THE PROBLEM: Identify every line of the material that contains the string "grace", and copy each of those lines. Case counts.

Stored entries
* Start *

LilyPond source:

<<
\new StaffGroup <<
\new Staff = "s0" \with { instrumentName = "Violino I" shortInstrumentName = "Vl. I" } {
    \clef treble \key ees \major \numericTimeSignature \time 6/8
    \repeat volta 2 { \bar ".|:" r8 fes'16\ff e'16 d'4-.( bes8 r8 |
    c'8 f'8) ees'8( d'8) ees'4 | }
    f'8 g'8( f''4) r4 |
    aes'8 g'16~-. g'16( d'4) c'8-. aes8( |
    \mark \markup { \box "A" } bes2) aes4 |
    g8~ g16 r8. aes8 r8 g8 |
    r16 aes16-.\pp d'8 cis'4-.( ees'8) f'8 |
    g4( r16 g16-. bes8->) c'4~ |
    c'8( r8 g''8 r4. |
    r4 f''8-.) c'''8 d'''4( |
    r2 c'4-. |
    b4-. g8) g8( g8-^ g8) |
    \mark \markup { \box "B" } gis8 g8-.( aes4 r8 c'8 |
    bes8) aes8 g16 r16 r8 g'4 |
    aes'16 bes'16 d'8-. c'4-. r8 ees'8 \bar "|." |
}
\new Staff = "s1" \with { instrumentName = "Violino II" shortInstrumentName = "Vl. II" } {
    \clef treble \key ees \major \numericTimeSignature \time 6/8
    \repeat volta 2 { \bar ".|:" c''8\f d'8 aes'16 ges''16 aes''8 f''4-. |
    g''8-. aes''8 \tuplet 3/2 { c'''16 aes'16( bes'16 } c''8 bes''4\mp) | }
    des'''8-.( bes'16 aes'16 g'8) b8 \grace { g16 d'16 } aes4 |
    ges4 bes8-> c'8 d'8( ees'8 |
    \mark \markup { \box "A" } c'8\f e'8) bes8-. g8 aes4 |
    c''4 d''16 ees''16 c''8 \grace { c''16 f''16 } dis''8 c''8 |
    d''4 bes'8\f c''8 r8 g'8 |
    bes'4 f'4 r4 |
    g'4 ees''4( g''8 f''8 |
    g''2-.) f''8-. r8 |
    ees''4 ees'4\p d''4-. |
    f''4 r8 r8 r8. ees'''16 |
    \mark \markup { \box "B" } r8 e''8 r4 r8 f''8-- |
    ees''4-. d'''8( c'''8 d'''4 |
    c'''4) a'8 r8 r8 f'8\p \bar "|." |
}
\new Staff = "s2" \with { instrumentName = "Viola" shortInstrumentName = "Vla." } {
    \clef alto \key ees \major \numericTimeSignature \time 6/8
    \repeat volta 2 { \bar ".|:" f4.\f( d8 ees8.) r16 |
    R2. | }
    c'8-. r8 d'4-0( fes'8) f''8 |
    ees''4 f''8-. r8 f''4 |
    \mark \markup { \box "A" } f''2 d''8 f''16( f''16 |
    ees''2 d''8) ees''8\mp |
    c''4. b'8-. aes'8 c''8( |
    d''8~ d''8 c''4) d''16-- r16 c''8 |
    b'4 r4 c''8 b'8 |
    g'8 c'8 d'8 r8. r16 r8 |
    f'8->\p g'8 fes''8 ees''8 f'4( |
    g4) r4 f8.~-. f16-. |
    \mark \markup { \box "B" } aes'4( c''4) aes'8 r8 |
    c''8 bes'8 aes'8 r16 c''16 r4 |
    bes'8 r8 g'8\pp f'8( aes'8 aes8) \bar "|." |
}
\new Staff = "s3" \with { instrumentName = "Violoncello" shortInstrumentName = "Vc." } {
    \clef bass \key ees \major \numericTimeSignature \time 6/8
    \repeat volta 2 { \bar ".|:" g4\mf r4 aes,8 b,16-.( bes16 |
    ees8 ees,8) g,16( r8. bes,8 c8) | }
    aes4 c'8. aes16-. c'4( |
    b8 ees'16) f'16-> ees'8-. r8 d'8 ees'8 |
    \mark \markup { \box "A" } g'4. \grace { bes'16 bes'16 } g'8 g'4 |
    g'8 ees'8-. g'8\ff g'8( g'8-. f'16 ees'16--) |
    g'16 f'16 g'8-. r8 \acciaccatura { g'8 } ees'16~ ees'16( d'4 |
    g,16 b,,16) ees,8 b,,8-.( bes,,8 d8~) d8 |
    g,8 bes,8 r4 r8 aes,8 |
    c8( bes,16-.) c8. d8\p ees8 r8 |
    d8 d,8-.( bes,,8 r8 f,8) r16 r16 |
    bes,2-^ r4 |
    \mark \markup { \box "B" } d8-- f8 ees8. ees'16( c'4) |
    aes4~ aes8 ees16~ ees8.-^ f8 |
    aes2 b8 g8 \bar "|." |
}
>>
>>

* End *

SOLUTION FOR THIS TASK:
    des'''8-.( bes'16 aes'16 g'8) b8 \grace { g16 d'16 } aes4 |
    c''4 d''16 ees''16 c''8 \grace { c''16 f''16 } dis''8 c''8 |
    \mark \markup { \box "A" } g'4. \grace { bes'16 bes'16 } g'8 g'4 |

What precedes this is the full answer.